EXERCISE INSTRUCTIONS: For this exercise, repeat the whole listing below exactly. Leave the pictures out.

DATA EXCERPT:
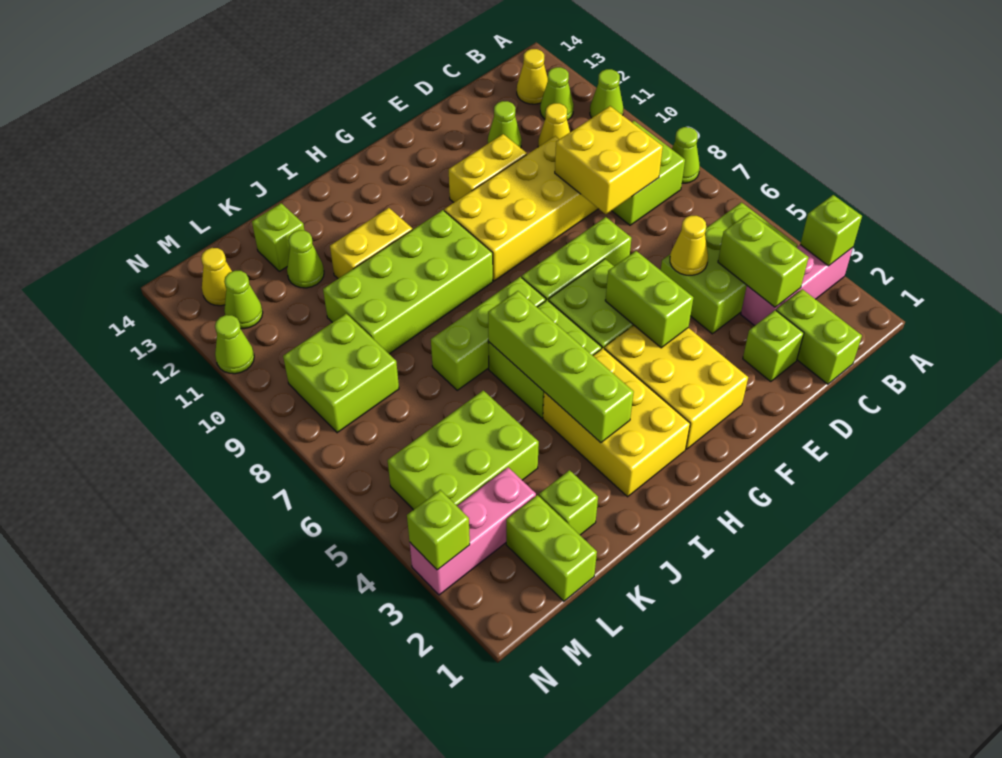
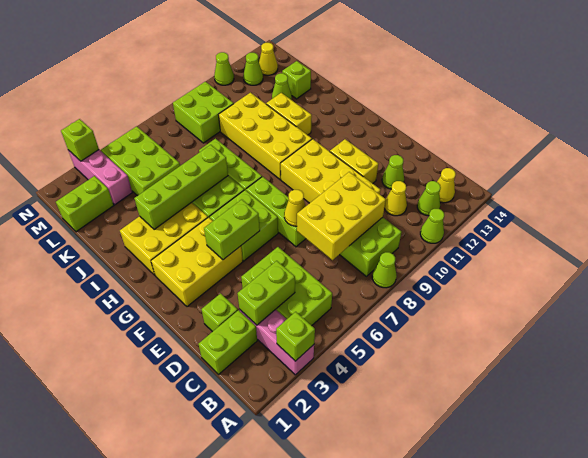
yellow brick C8:D9 level 2 -> yellow brick C7:D9 level 2
yellow cone D5 level 2 -> yellow cone E7 level 2
lime brick H9:K10 level 1 -> yellow brick H9:K10 level 1
lime brick K2 level 1 -> none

RESPONSE TO THIS EXERCISE:
yellow brick C8:D9 level 2 -> yellow brick C7:D9 level 2
yellow cone D5 level 2 -> yellow cone E7 level 2
lime brick H9:K10 level 1 -> yellow brick H9:K10 level 1
lime brick K2 level 1 -> none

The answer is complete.